*** GIVEN DATA ***

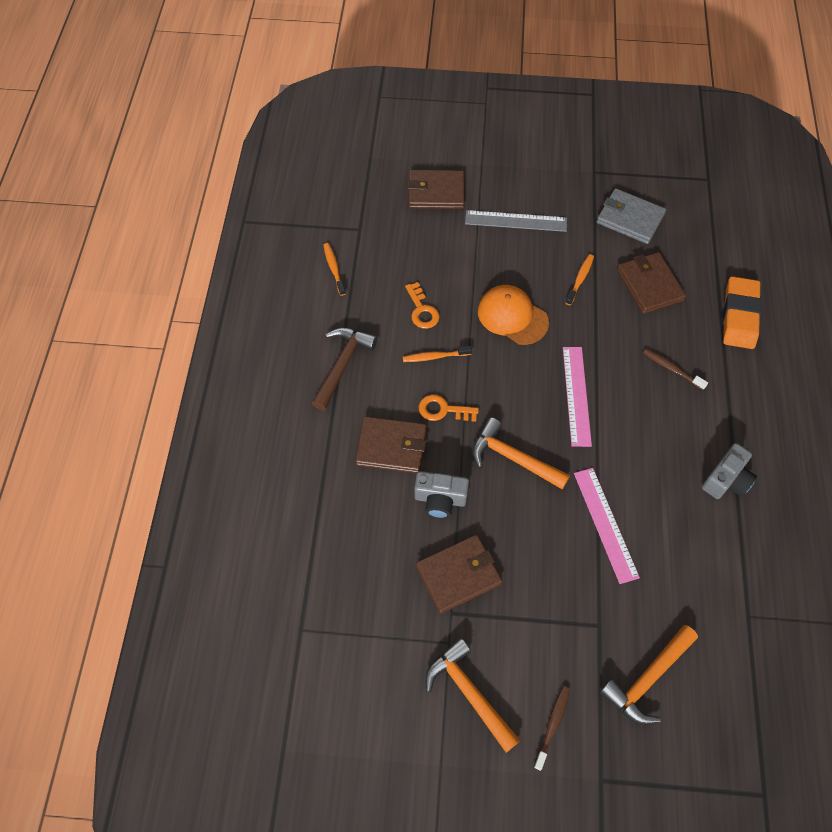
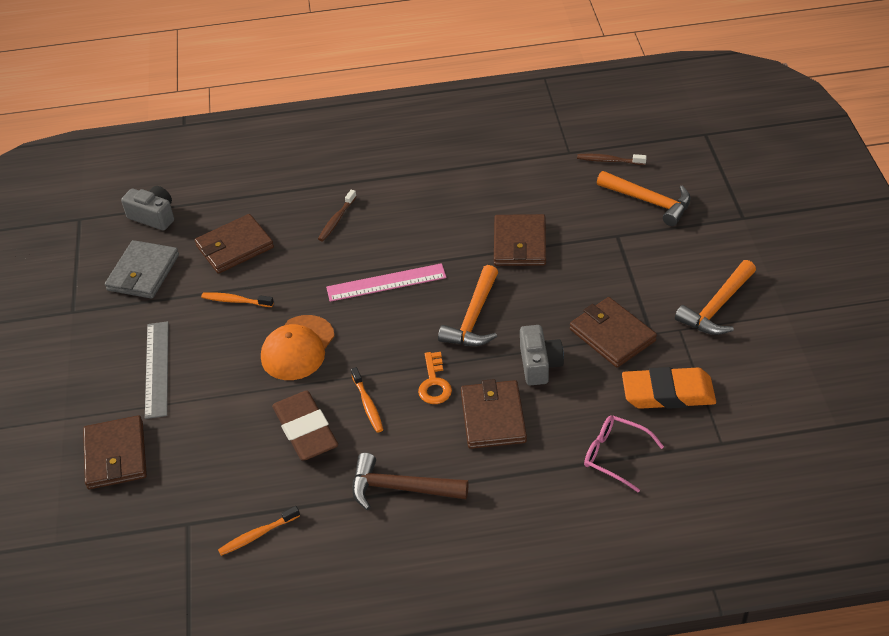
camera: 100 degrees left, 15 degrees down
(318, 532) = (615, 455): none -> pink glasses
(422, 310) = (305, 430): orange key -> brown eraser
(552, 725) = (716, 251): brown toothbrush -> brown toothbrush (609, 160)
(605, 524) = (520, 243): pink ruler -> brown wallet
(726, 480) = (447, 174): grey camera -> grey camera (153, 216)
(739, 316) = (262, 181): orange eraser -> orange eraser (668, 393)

***

#### [WHAT TO WORK ON]
Output the line that contains "(318, 532) = (615, 455): none -> pink glasses", followed by every later line in the listing, with no line omitted and none added.

#### [REPLY]
(318, 532) = (615, 455): none -> pink glasses
(422, 310) = (305, 430): orange key -> brown eraser
(552, 725) = (716, 251): brown toothbrush -> brown toothbrush (609, 160)
(605, 524) = (520, 243): pink ruler -> brown wallet
(726, 480) = (447, 174): grey camera -> grey camera (153, 216)
(739, 316) = (262, 181): orange eraser -> orange eraser (668, 393)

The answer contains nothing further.